Show each line of the data below that has the string "gone" in it.
[RECORDS TO USE — start]
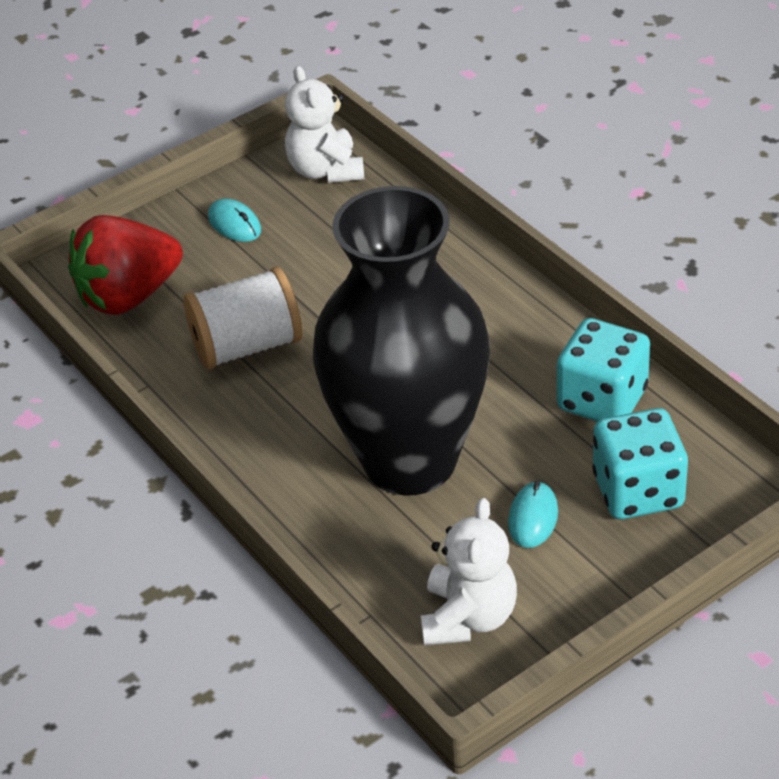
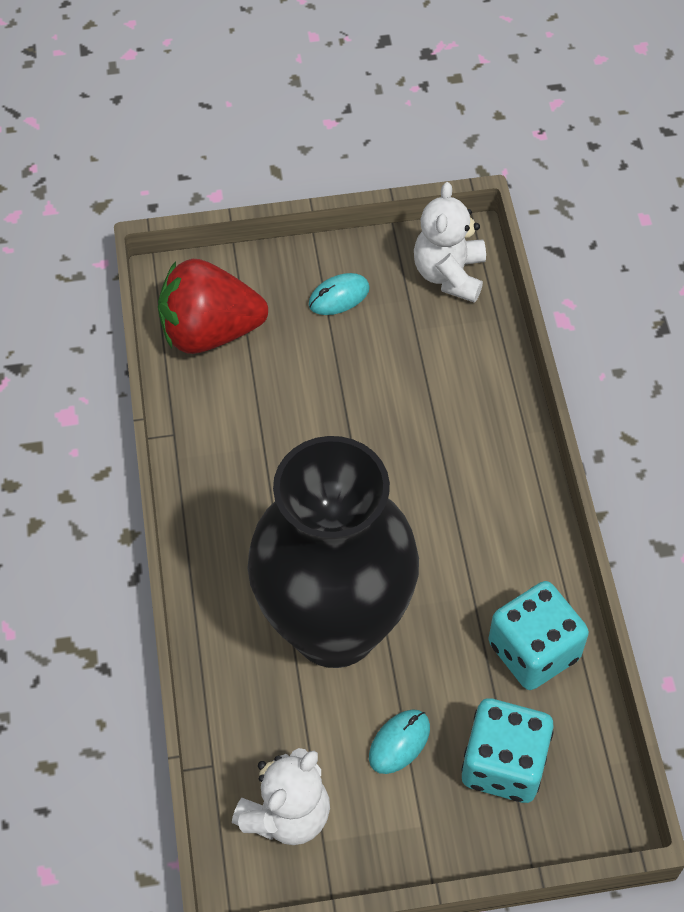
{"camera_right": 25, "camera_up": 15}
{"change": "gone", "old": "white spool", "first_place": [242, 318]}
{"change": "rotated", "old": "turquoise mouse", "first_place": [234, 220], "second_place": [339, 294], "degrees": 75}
[RECORDS TO USE — finish]
[RECORDS TO USE — start]
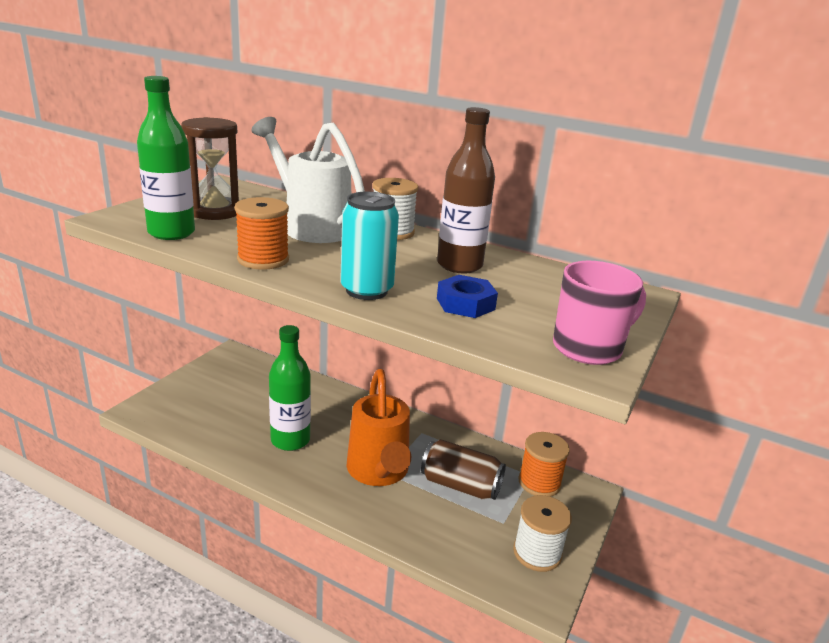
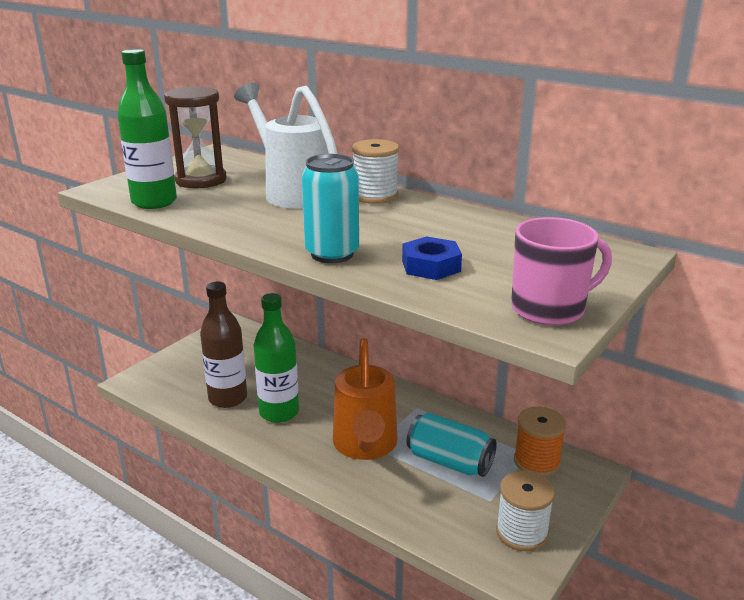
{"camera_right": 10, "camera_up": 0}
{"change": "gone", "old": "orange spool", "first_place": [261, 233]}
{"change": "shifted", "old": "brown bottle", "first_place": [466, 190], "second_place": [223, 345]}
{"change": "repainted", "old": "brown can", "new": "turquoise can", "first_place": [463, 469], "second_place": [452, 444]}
[RECORDS TO USE — finish]
[RECORDS TO USE — start]
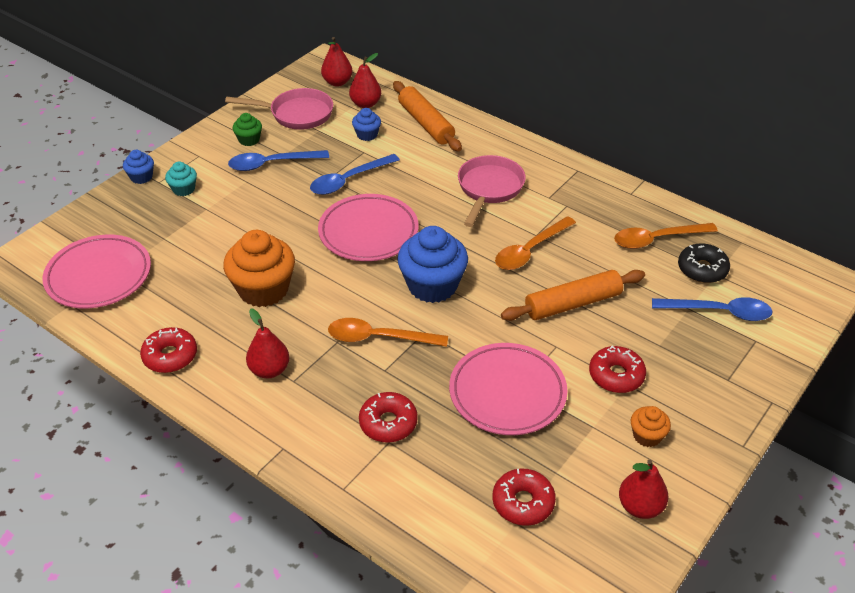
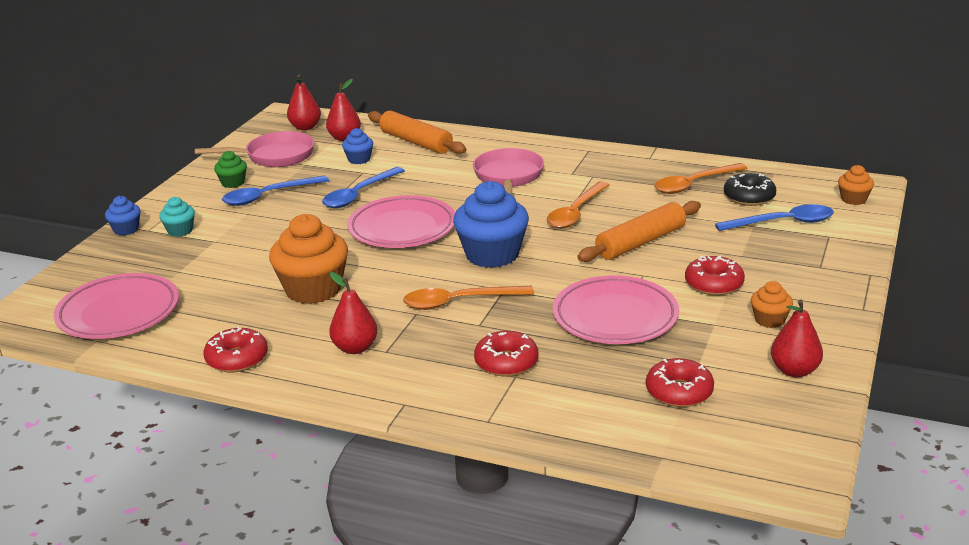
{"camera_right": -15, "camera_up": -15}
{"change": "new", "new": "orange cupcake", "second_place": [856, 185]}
[RECORDS TO USE — finish]
**ANSWER BOX:**
{"change": "gone", "old": "white spool", "first_place": [242, 318]}
{"change": "gone", "old": "orange spool", "first_place": [261, 233]}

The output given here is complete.